◆ **ASSIGNMENT**
Everything from the line holding "C205: 3.3nF (GND, N5) -> 3.3nF (N5, VA)" through the end of the records should be printed exactly, apart from the pictures.

>>>>>

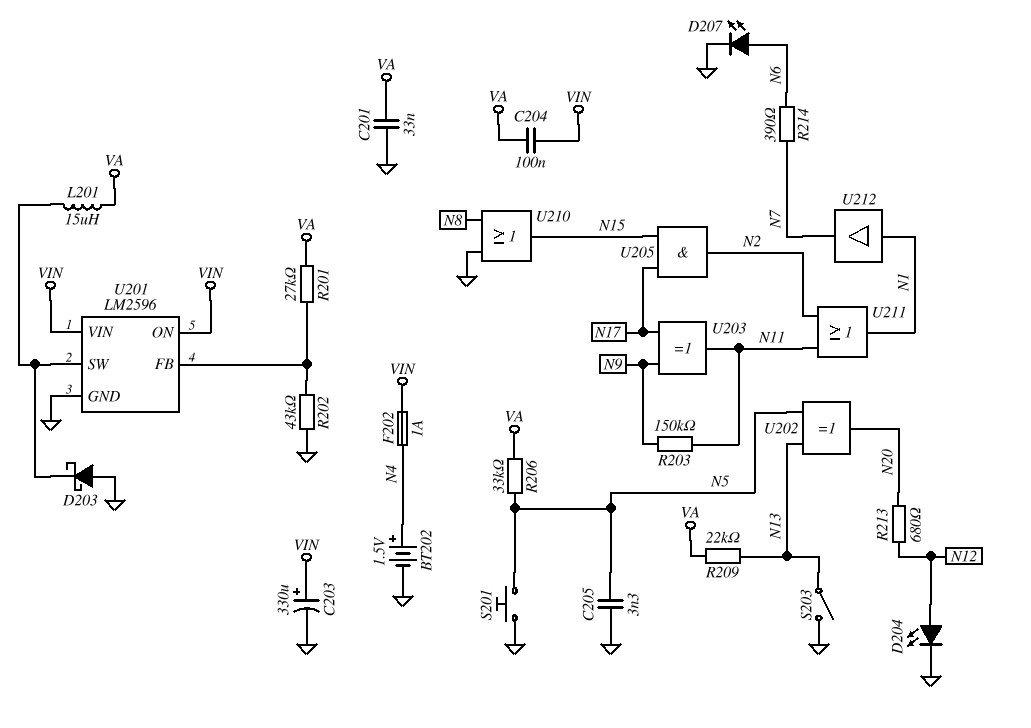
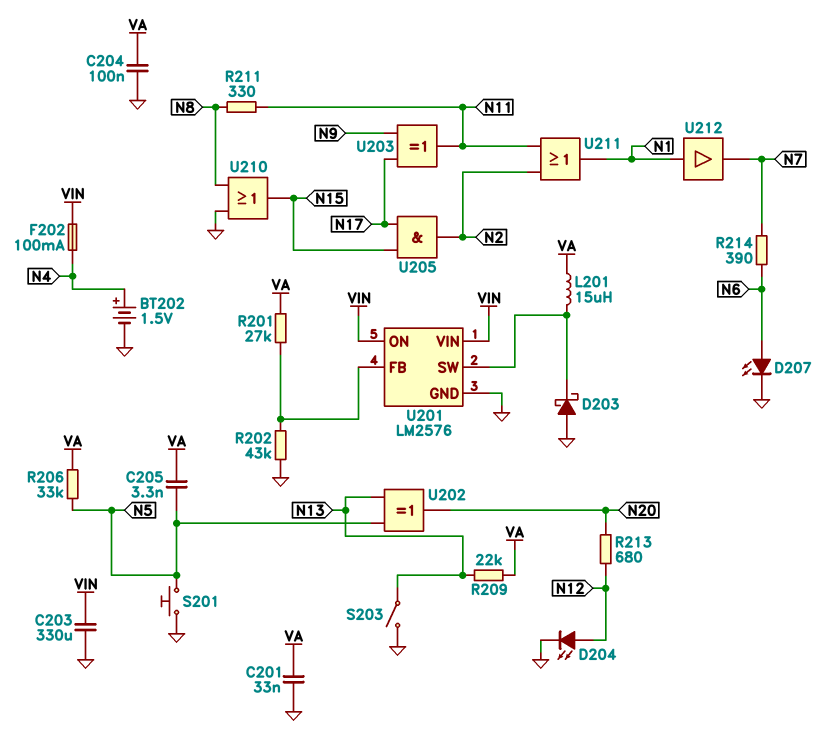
C203: 330uF (plus VIN, minus GND) -> 330uF (GND, VIN)
C204: 100nF (VA, VIN) -> 100nF (GND, VA)
C205: 3.3nF (GND, N5) -> 3.3nF (N5, VA)
F202: 1A (N4, VIN) -> 100mA (N4, VIN)
R203: 150k (N9, N11) -> none
R211: none -> 330 (N8, N11)
U201: LM2596 -> LM2576

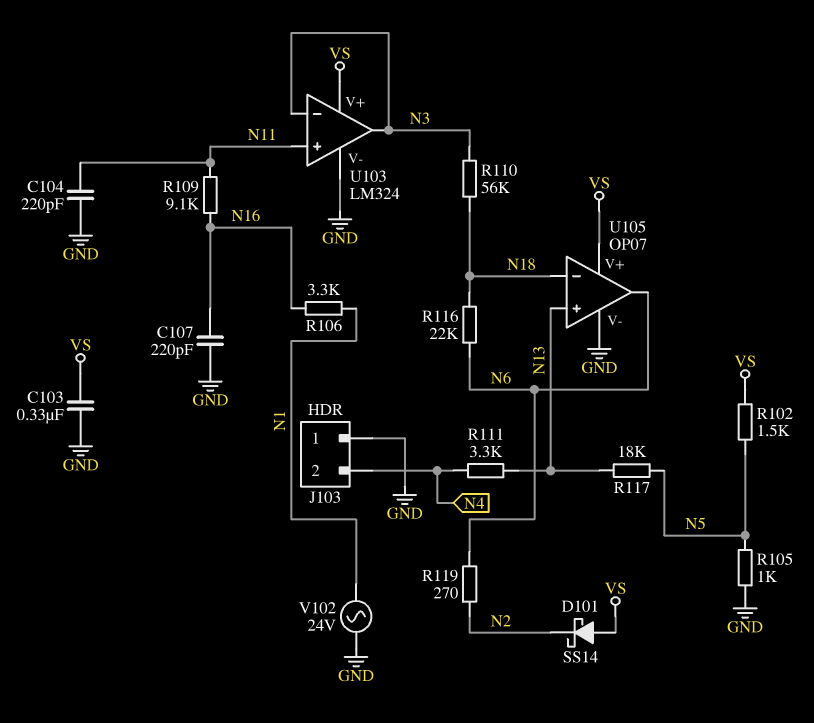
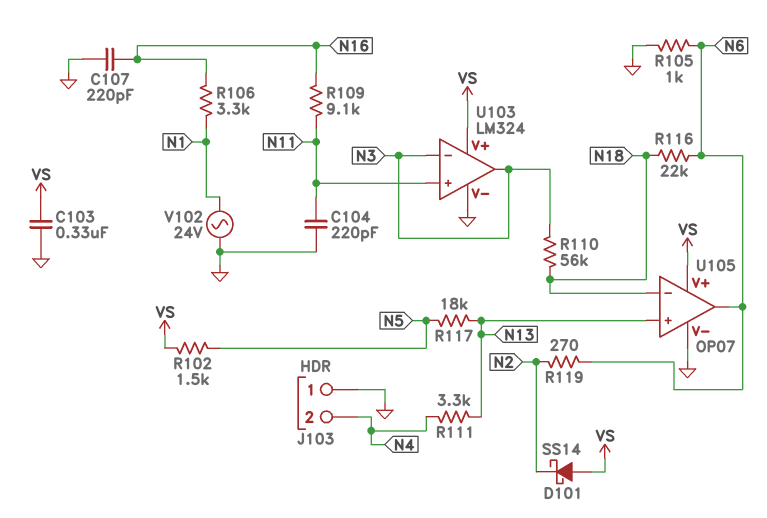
R105: 1k (GND, N5) -> 1k (GND, N6)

<<<<<

◆ **OUTPUT**
C205: 3.3nF (GND, N5) -> 3.3nF (N5, VA)
F202: 1A (N4, VIN) -> 100mA (N4, VIN)
R203: 150k (N9, N11) -> none
R211: none -> 330 (N8, N11)
U201: LM2596 -> LM2576

R105: 1k (GND, N5) -> 1k (GND, N6)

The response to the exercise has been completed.